— DATA TO PROCESS —
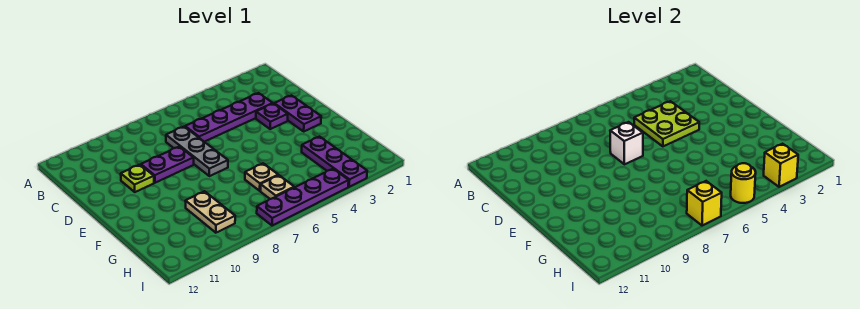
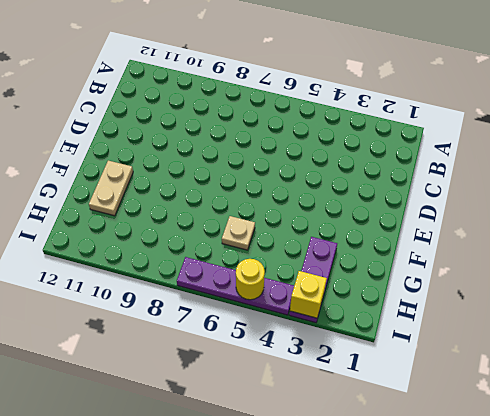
tan plate F11:G11 level 1 -> tan plate G9:H9 level 1
none -> purple plate C3:C6 level 1
none -> grey plate C7:E7 level 1
none -> purple plate D2:E2 level 1

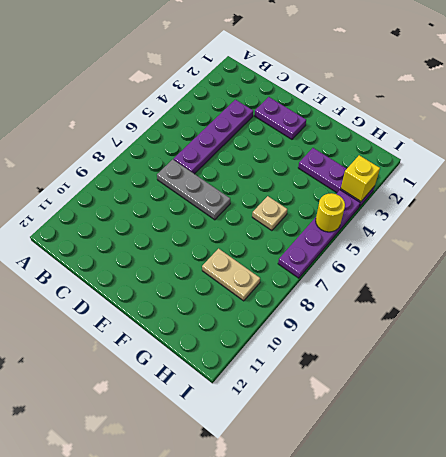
none -> purple plate D3 level 1
none -> purple plate D8:D9 level 1
none -> lime plate D10 level 1

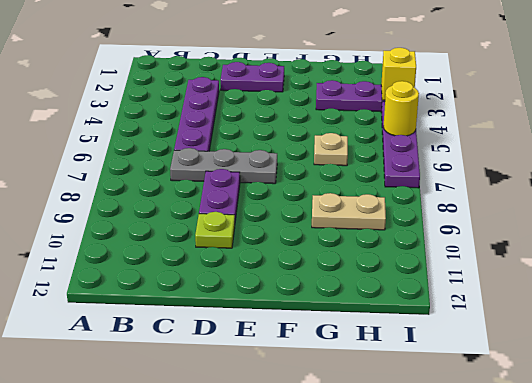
none -> purple plate D3 level 1
none -> tan plate H6 level 1
none -> lime plate C4:D5 level 2

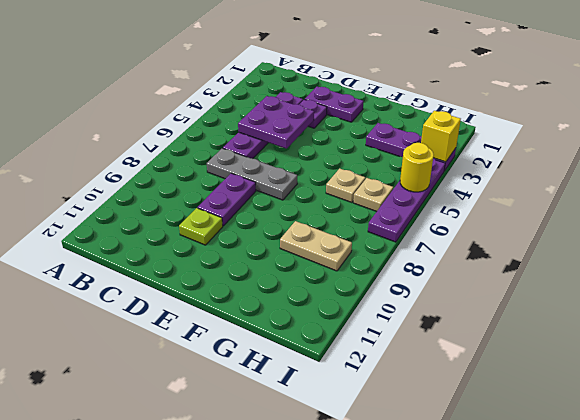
purple plate C4:D5 level 2 -> lime plate C4:D5 level 2
none -> white brick D7 level 2
none -> yellow brick I7 level 2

— WHAT THIS TASK INVOLVES —
With the pictures set aside, return each line of the listing exactly as given.

— SOLUTION TO THE EXERCISE —
tan plate F11:G11 level 1 -> tan plate G9:H9 level 1
none -> purple plate C3:C6 level 1
none -> grey plate C7:E7 level 1
none -> purple plate D2:E2 level 1

none -> purple plate D3 level 1
none -> purple plate D8:D9 level 1
none -> lime plate D10 level 1

none -> purple plate D3 level 1
none -> tan plate H6 level 1
none -> lime plate C4:D5 level 2

purple plate C4:D5 level 2 -> lime plate C4:D5 level 2
none -> white brick D7 level 2
none -> yellow brick I7 level 2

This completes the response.